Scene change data
+ + + + +
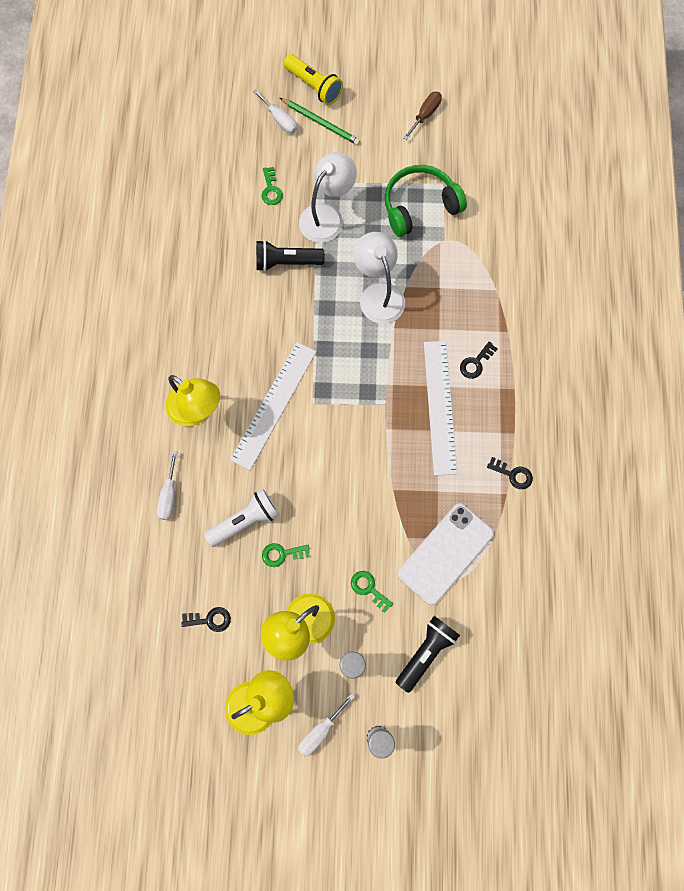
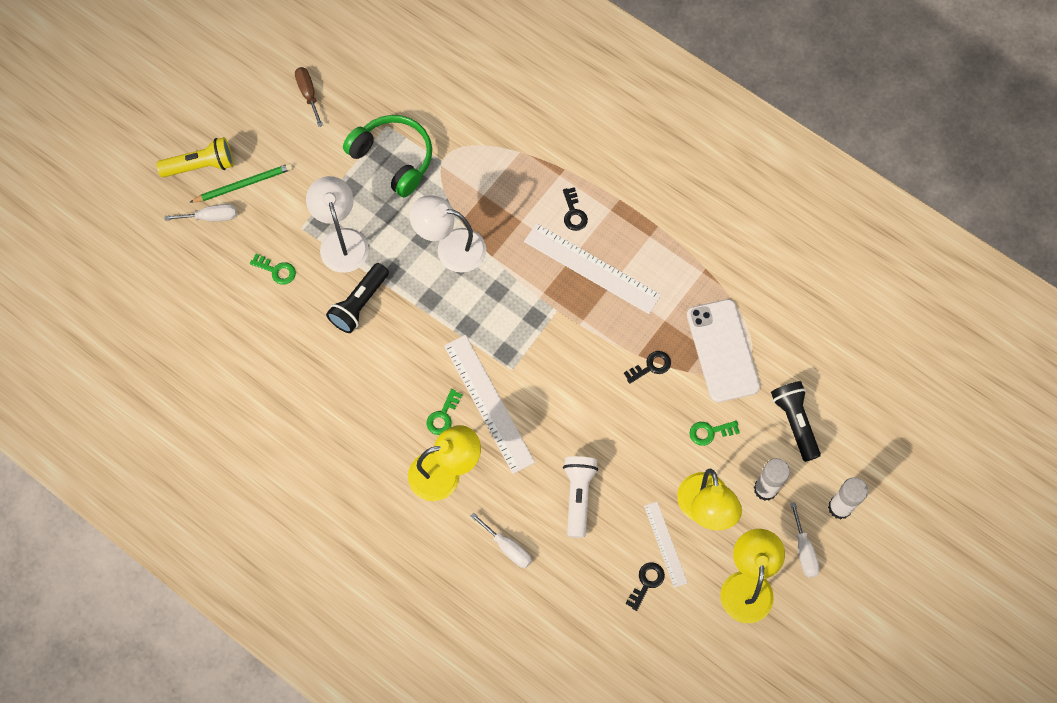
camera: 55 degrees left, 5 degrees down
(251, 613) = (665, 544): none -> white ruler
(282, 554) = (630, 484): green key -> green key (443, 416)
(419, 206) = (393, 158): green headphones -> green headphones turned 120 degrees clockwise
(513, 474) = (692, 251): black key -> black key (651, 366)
+ + + + +
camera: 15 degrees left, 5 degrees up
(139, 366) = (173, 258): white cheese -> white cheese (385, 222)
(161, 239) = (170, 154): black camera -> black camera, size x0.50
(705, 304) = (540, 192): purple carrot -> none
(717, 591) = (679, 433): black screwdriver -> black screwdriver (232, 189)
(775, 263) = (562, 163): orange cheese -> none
+ + + + +
* _WORK REQUIRED_: Only one stretch of the data above is needed. Restate it word for word, from the line containing "(161, 239) = (170, 154): black" through the line containing "(775, 263) = (562, 163): orange", both ends included.

* _OUTPUT FOR THIS EXERCISE_:
(161, 239) = (170, 154): black camera -> black camera, size x0.50
(705, 304) = (540, 192): purple carrot -> none
(717, 591) = (679, 433): black screwdriver -> black screwdriver (232, 189)
(775, 263) = (562, 163): orange cheese -> none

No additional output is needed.